Segment Start: DATA RECORDS
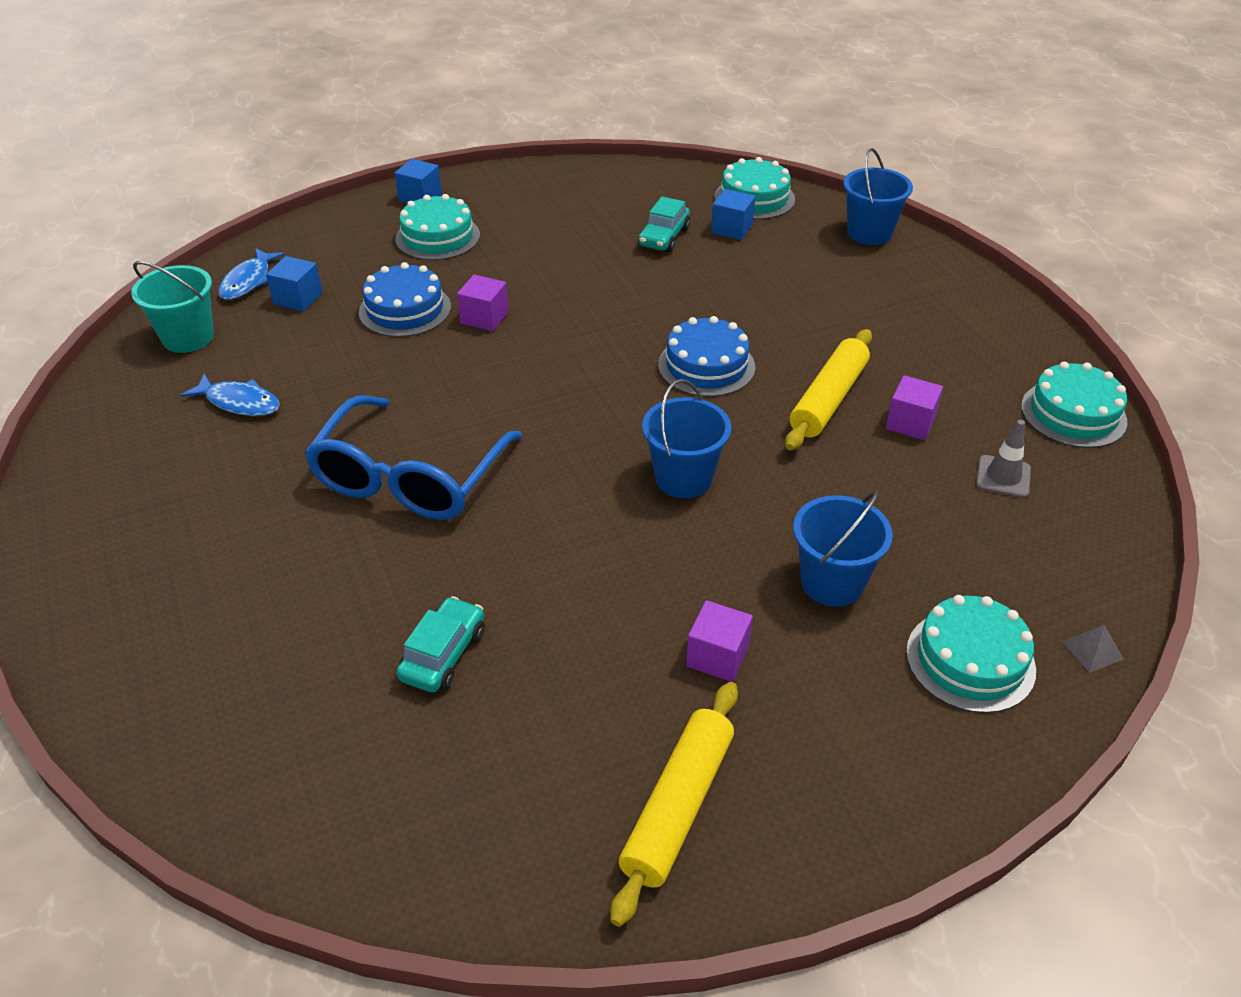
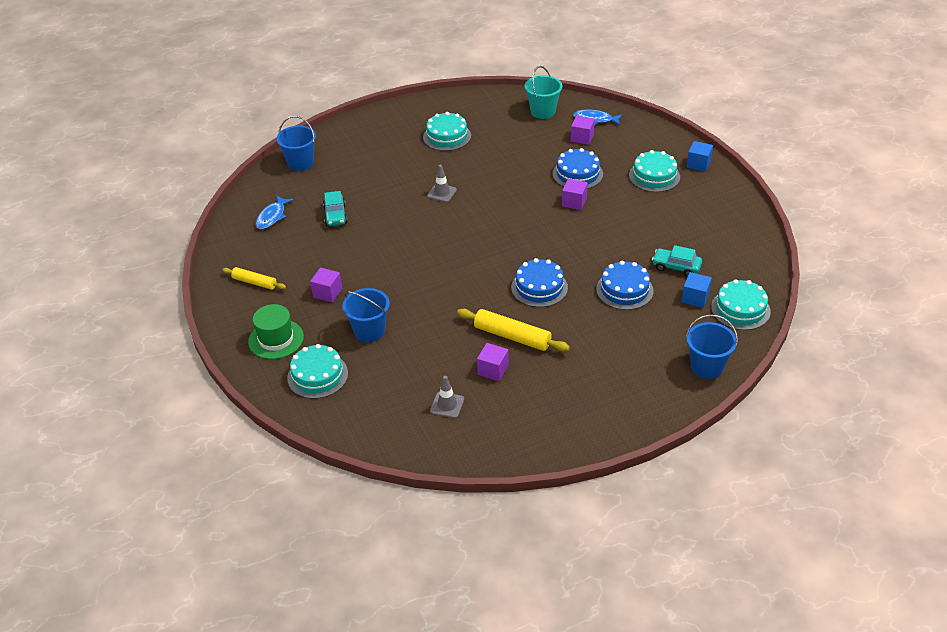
camera: 90 degrees right, 0 degrees up
(239, 402) = (493, 136): blue fish -> blue fish (272, 216)
(298, 298) = (582, 138): blue cube -> purple cube
(409, 478) = (442, 193): blue glasses -> grey traffic cone
(443, 655) = (335, 215): turquoise car -> turquoise car turned 60 degrees clockwise
(678, 806) = (254, 282): yellow rolling pin -> yellow rolling pin, size x0.63
(683, 478) = (443, 280): blue bucket -> blue bucket (300, 163)
(714, 284) = (624, 290): none -> blue cake
(873, 743) = (276, 339): none -> green hat
(1073, 414) = (507, 447): turquoise cake -> turquoise cake (447, 136)
(1092, 650) = (319, 421): grey pyramid -> none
Segment End: DATA RECORDS
- **PROBLEM STATEMENT**: Read through the entries above, and wherever a line holds the string "turquoise", copy it.

- **EXERCISE RESPONSE**:
(443, 655) = (335, 215): turquoise car -> turquoise car turned 60 degrees clockwise
(1073, 414) = (507, 447): turquoise cake -> turquoise cake (447, 136)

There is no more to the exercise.